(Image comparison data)
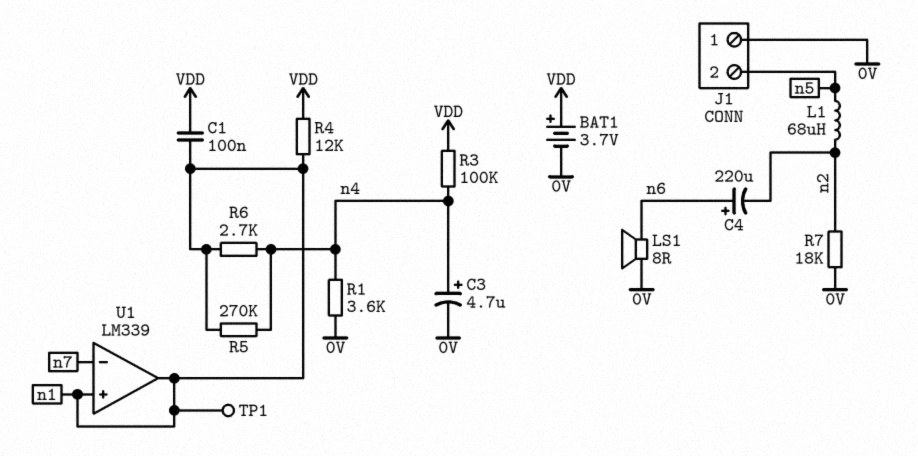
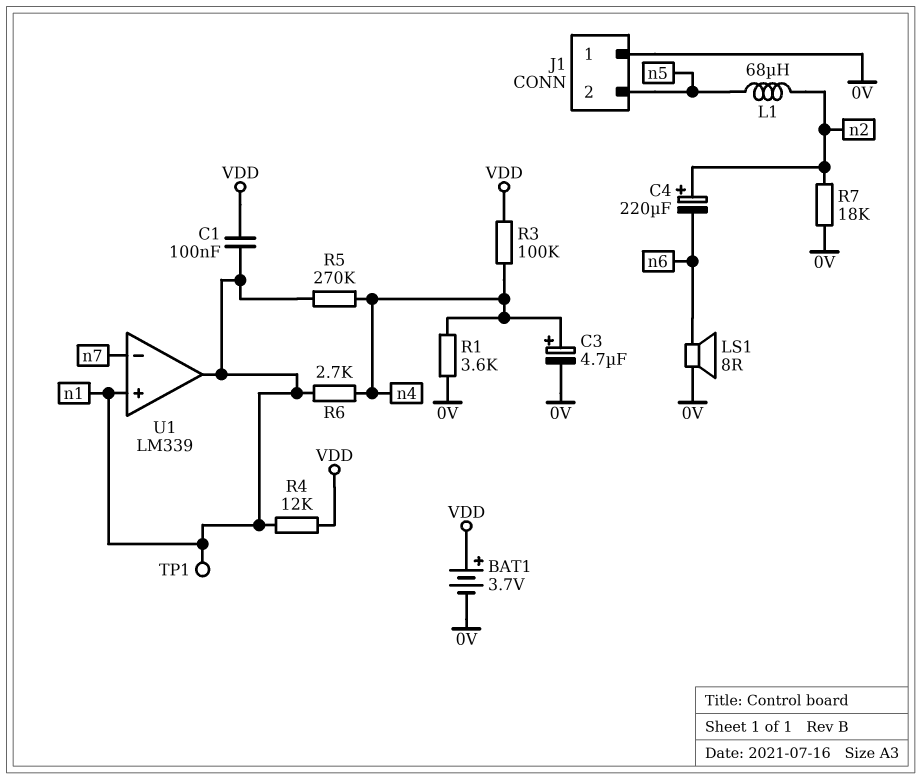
C4: 220uF (plus n6, minus n2) -> 220uF (plus n2, minus n6)

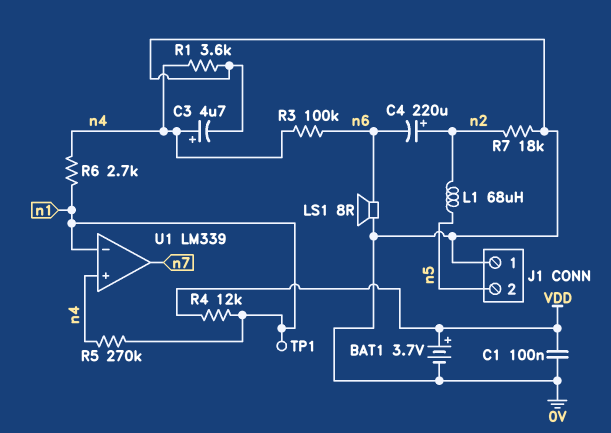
C1: 100nF (VDD, n1) -> 100nF (0V, VDD)
R3: 100k (VDD, n4) -> 100k (n4, n6)
U1 pin in+: n1 -> n4
U1 pin in-: n7 -> n1
U1 pin out: n1 -> n7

> **WHAT YOU WILL DO**
The task calls for every line of the data to be returned exactly, without pictures.

> **EXPECTED ANSWER**
C4: 220uF (plus n6, minus n2) -> 220uF (plus n2, minus n6)

C1: 100nF (VDD, n1) -> 100nF (0V, VDD)
R3: 100k (VDD, n4) -> 100k (n4, n6)
U1 pin in+: n1 -> n4
U1 pin in-: n7 -> n1
U1 pin out: n1 -> n7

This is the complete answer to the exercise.